* [Data in this exercise]
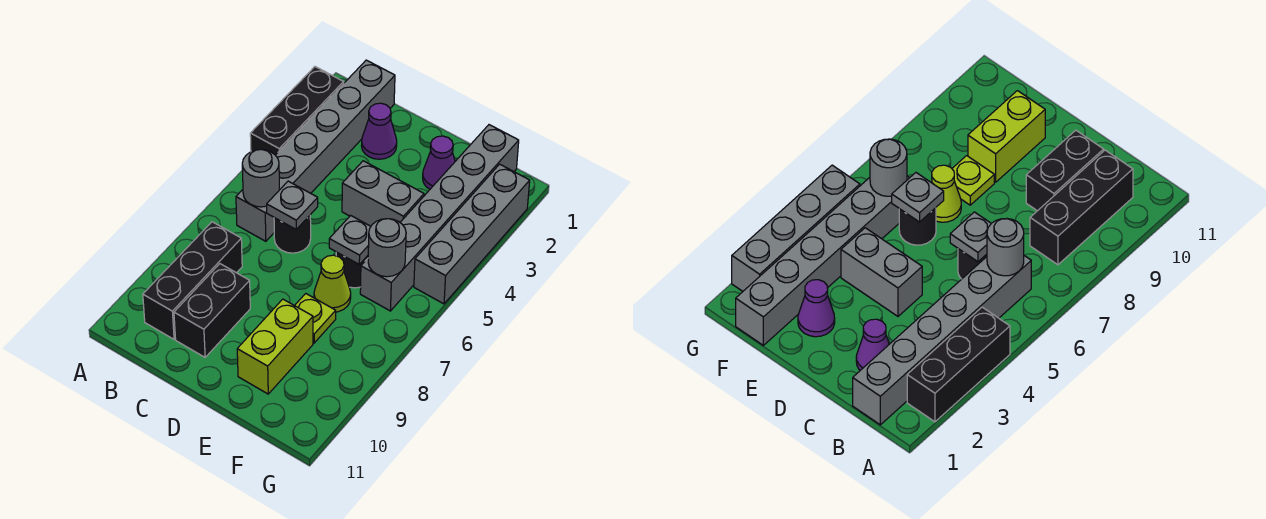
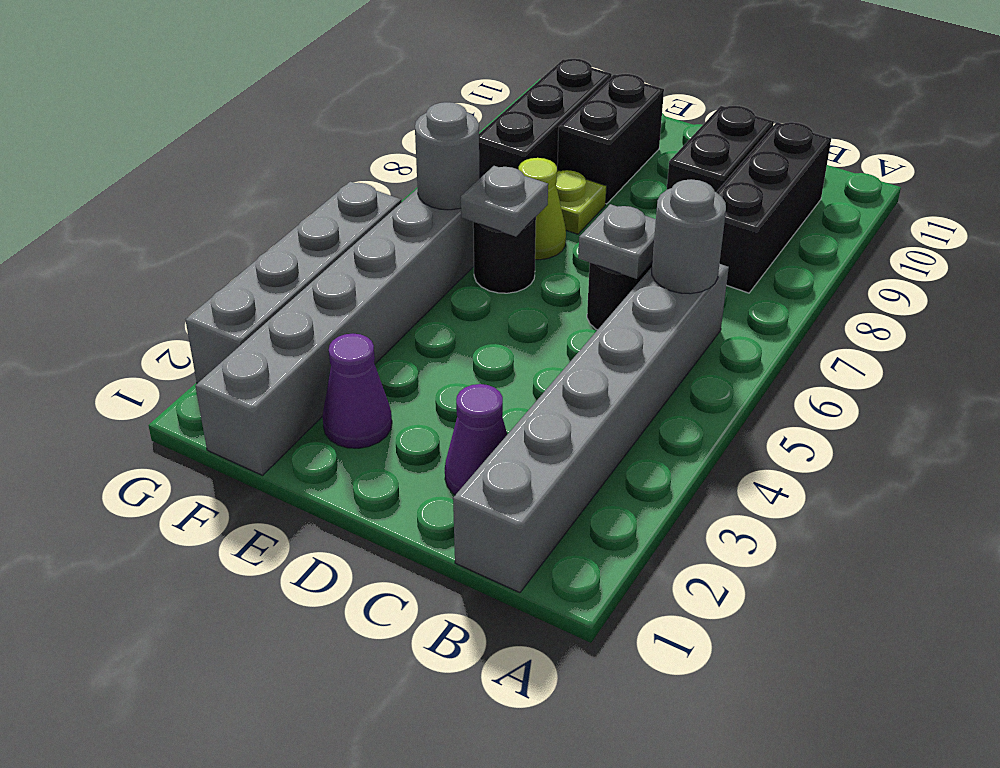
black 1x3 brick [250,67,344,155] -> black 1x3 brick moved to [479,59,612,179]
grey 1x2 brick [342,161,424,226] -> none
lime 1x2 brick [237,299,313,394] -> black 1x2 brick [557,74,664,204]

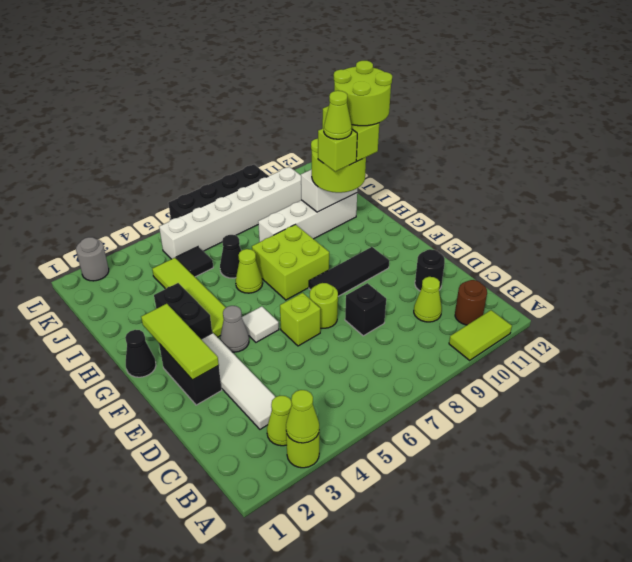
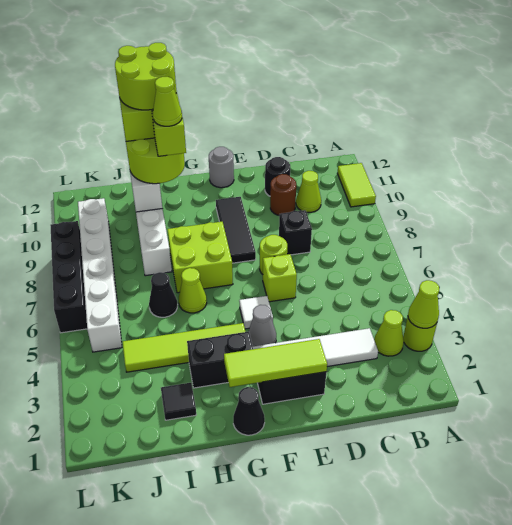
brown 1x1 round brick [455,280,487,325] -> brown 1x1 round brick moved to [270,174,296,215]
black 1x1 tile [176,247,213,277] -> black 1x1 tile moved to [161,383,196,420]
grey 1x1 round brick [76,237,109,281] -> grey 1x1 round brick moved to [209,147,234,188]

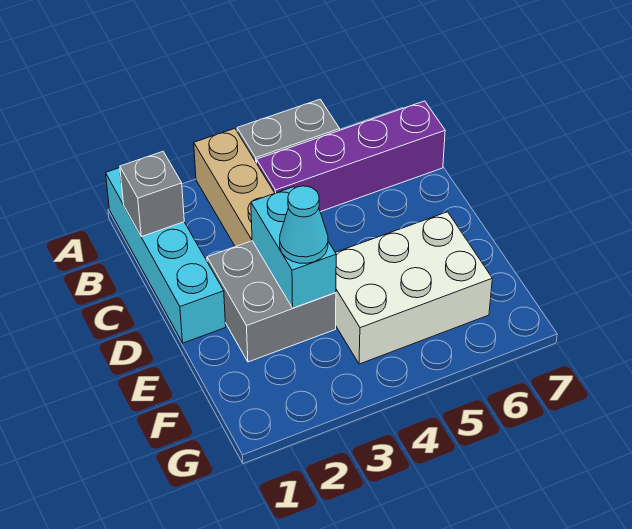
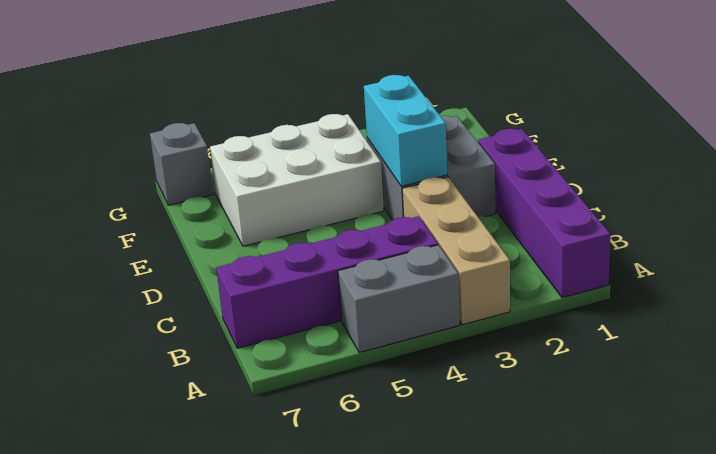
cyan 1x4 brick [106,168,226,343] -> purple 1x4 brick [478,129,610,298]
grey 1x1 brick [120,152,184,237] -> grey 1x1 brick moved to [150,123,213,205]
cyan 1x1 cone [280,186,328,263] -> none

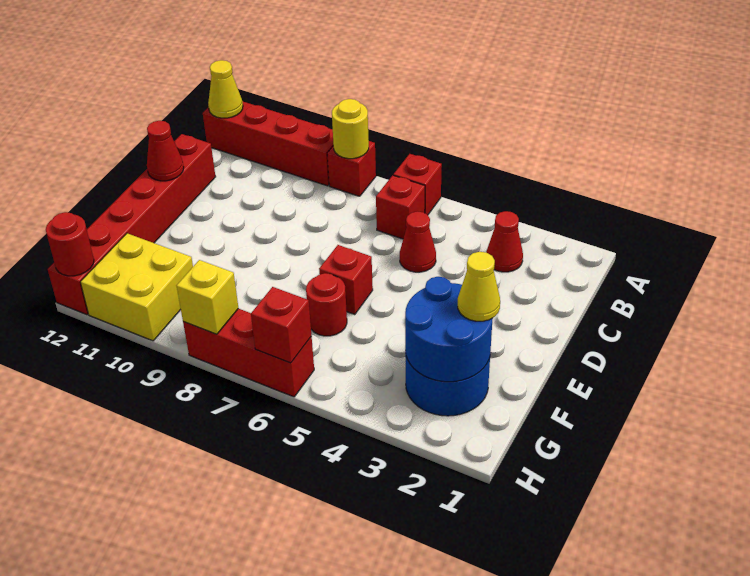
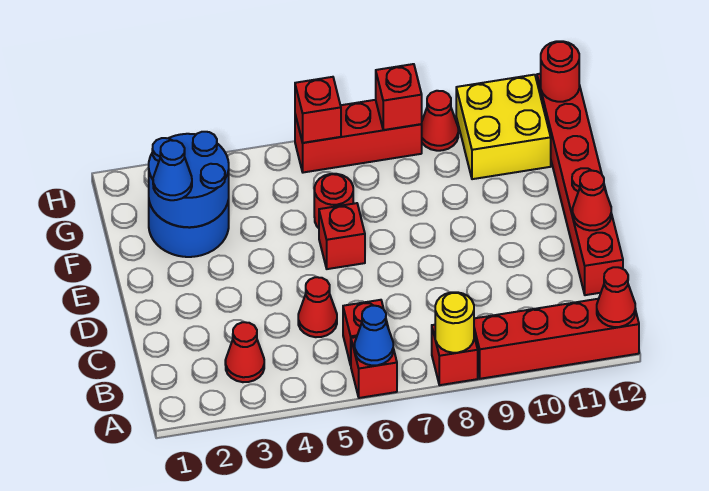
none -> blue 1x1 cone [355,306,393,365]
yellow 1x1 cone [208,60,243,118] -> red 1x1 cone [597,267,636,327]
yellow 1x1 cone [458,252,500,321] -> blue 1x1 cone [153,140,192,200]
yellow 1x1 brick [177,260,238,334] -> red 1x1 brick [376,64,422,130]
none -> red 1x1 cone [422,91,458,151]

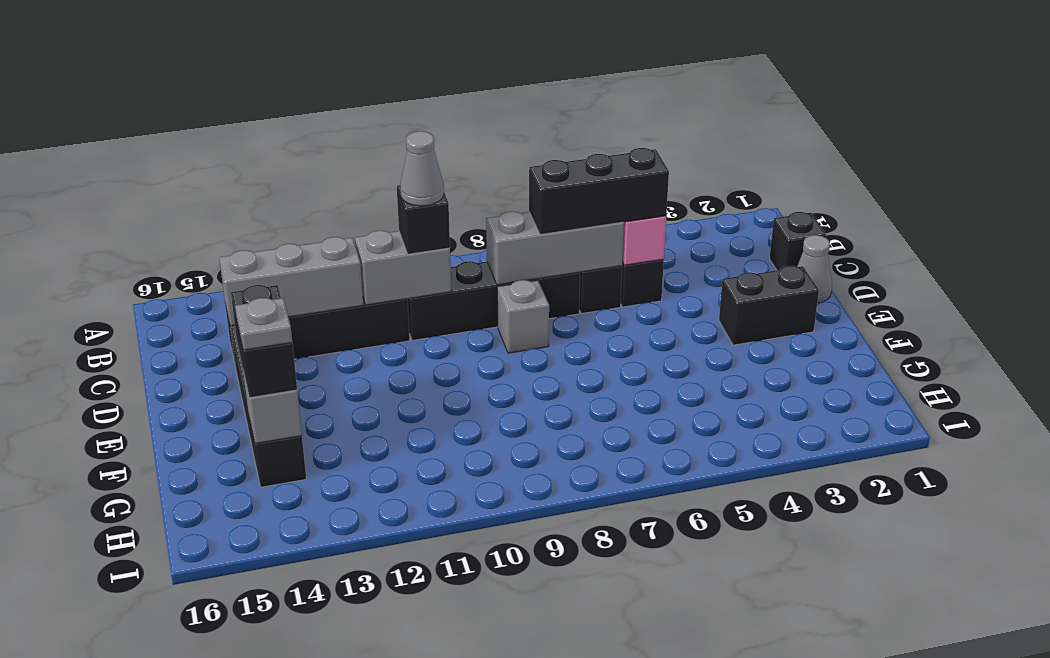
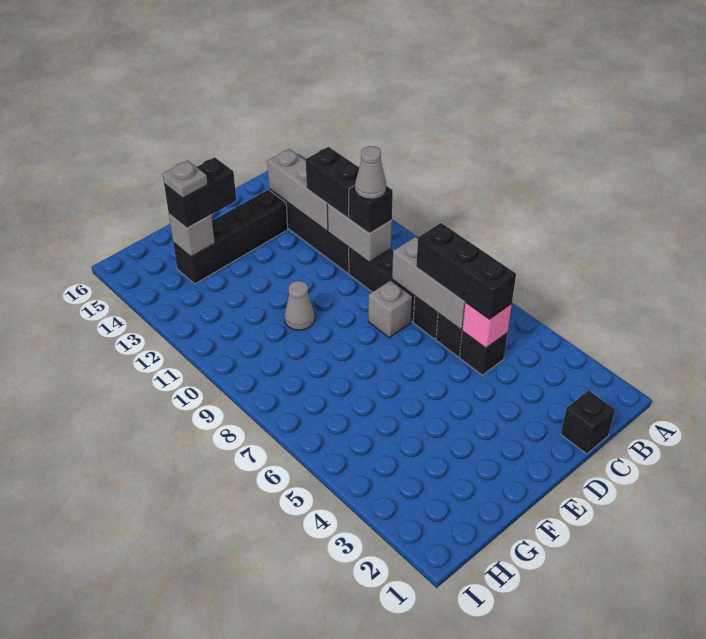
grey 1x1 cone [797,235,832,303] -> grey 1x1 cone moved to [284,281,315,330]
black 1x2 brick [719,266,819,345] -> black 1x2 brick moved to [306,147,359,218]

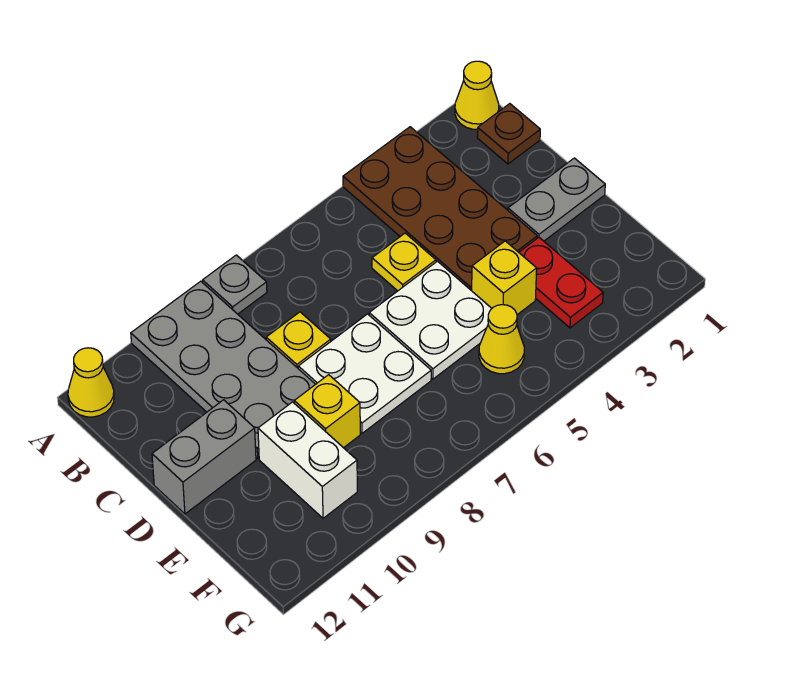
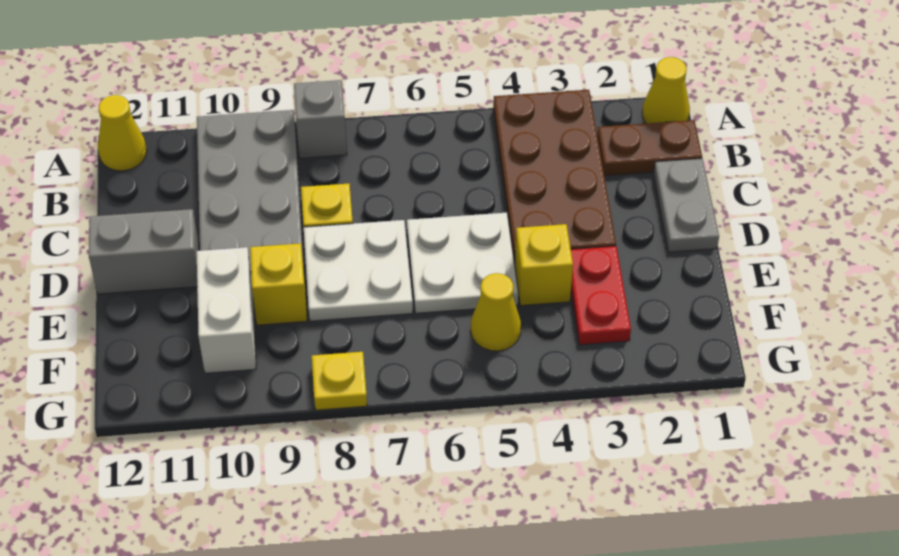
grey 1x1 plate [203,255,267,314] -> grey 1x1 brick [294,80,347,158]
brown 1x1 plate [477,104,540,164] -> brown 1x2 plate [597,120,702,176]
yellow 1x1 plate [372,233,436,291] -> yellow 1x1 plate moved to [312,352,367,410]
grey 1x2 plate [508,158,605,241] -> grey 1x2 plate turned to [654,158,719,252]

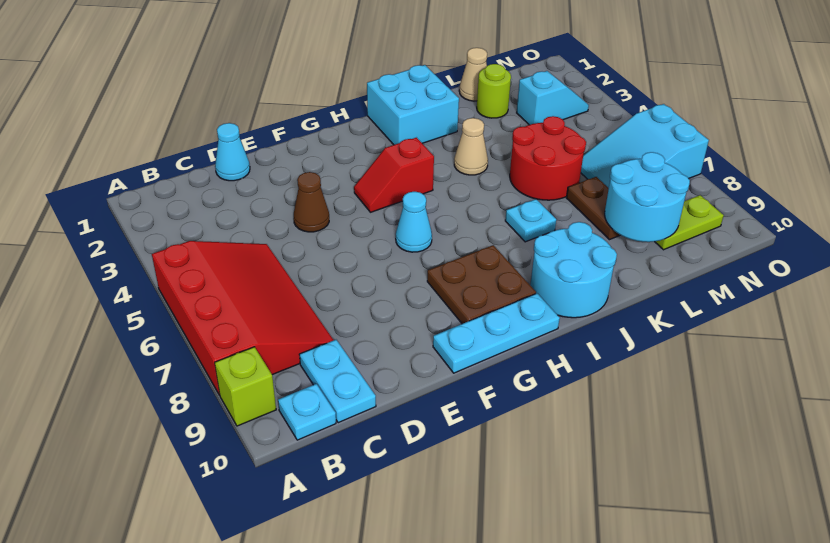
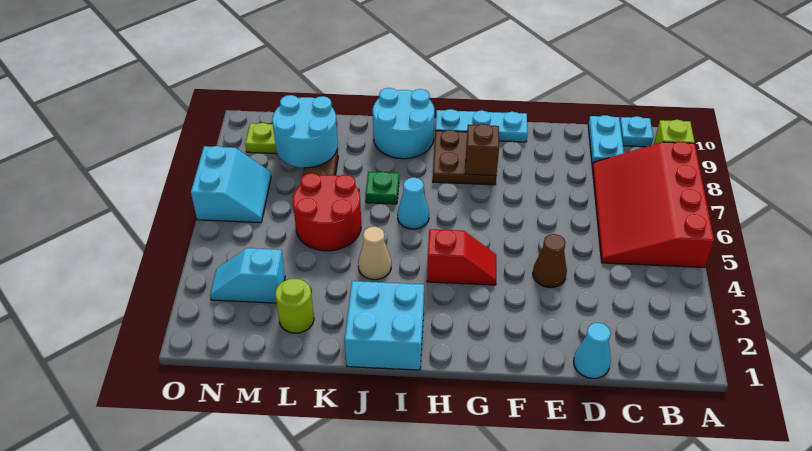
cyan 1x1 cone [396,192,432,252] -> cyan 1x1 cone moved to [397,177,429,229]
none -> brown 1x1 brick [466,124,499,176]
cyan 1x1 plate [505,199,556,242] -> green 1x1 plate [366,172,399,204]
tan 1x1 cone [459,48,487,101] -> none
cyan 2x3 slope [581,104,709,188] -> cyan 2x2 slope [191,146,271,223]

* [Exercise instructions]
The answer must be the listing above, restated word for word, with no images in it.

* [Expected answer]
black 1x3 brick [250,67,344,155] -> black 1x3 brick moved to [479,59,612,179]
grey 1x2 brick [342,161,424,226] -> none
lime 1x2 brick [237,299,313,394] -> black 1x2 brick [557,74,664,204]

brown 1x1 round brick [455,280,487,325] -> brown 1x1 round brick moved to [270,174,296,215]
black 1x1 tile [176,247,213,277] -> black 1x1 tile moved to [161,383,196,420]
grey 1x1 round brick [76,237,109,281] -> grey 1x1 round brick moved to [209,147,234,188]

cyan 1x4 brick [106,168,226,343] -> purple 1x4 brick [478,129,610,298]
grey 1x1 brick [120,152,184,237] -> grey 1x1 brick moved to [150,123,213,205]
cyan 1x1 cone [280,186,328,263] -> none

none -> blue 1x1 cone [355,306,393,365]
yellow 1x1 cone [208,60,243,118] -> red 1x1 cone [597,267,636,327]
yellow 1x1 cone [458,252,500,321] -> blue 1x1 cone [153,140,192,200]
yellow 1x1 brick [177,260,238,334] -> red 1x1 brick [376,64,422,130]
none -> red 1x1 cone [422,91,458,151]

grey 1x1 cone [797,235,832,303] -> grey 1x1 cone moved to [284,281,315,330]
black 1x2 brick [719,266,819,345] -> black 1x2 brick moved to [306,147,359,218]

grey 1x1 plate [203,255,267,314] -> grey 1x1 brick [294,80,347,158]
brown 1x1 plate [477,104,540,164] -> brown 1x2 plate [597,120,702,176]
yellow 1x1 plate [372,233,436,291] -> yellow 1x1 plate moved to [312,352,367,410]
grey 1x2 plate [508,158,605,241] -> grey 1x2 plate turned to [654,158,719,252]

cyan 1x1 cone [396,192,432,252] -> cyan 1x1 cone moved to [397,177,429,229]
none -> brown 1x1 brick [466,124,499,176]
cyan 1x1 plate [505,199,556,242] -> green 1x1 plate [366,172,399,204]
tan 1x1 cone [459,48,487,101] -> none
cyan 2x3 slope [581,104,709,188] -> cyan 2x2 slope [191,146,271,223]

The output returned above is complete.